Each line below that contains the word "purple" is to be counted; give only the final number.

Supplied information:
-=-=-

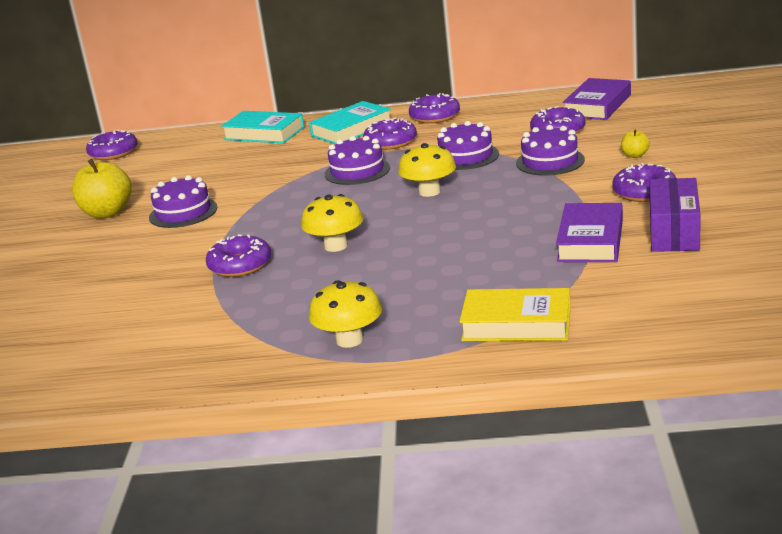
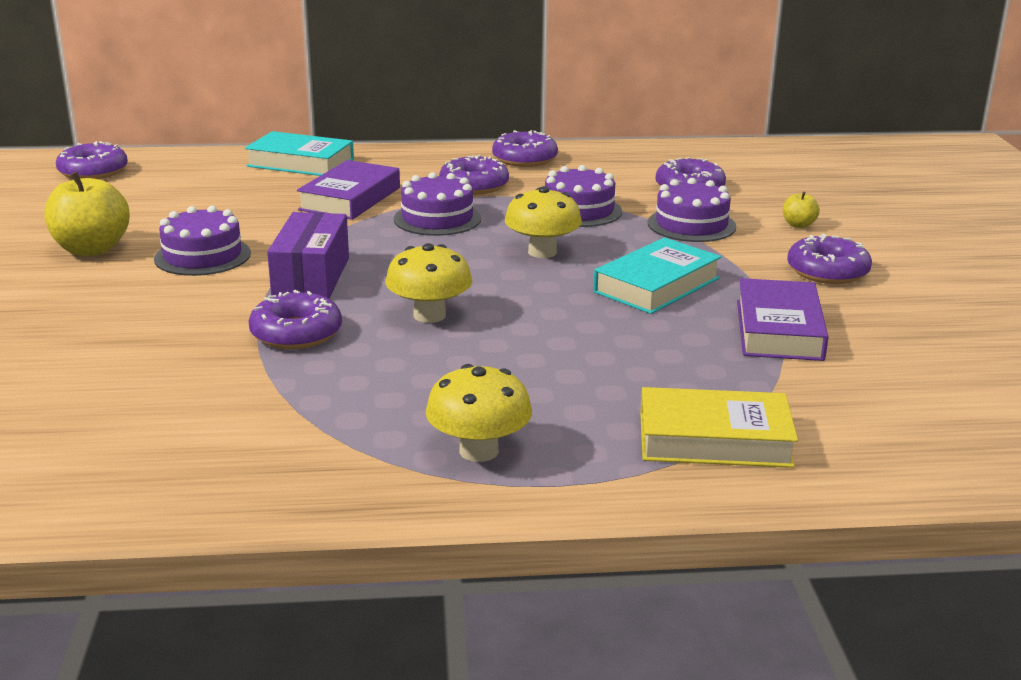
camera: 10 degrees left, 0 degrees up
(352, 129) = (418, 166): turquoise book -> turquoise book (657, 285)
(597, 105) = (730, 162): purple book -> purple book (350, 199)
(674, 232) = (885, 325): purple box -> purple box (311, 277)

-=-=-

Response: 2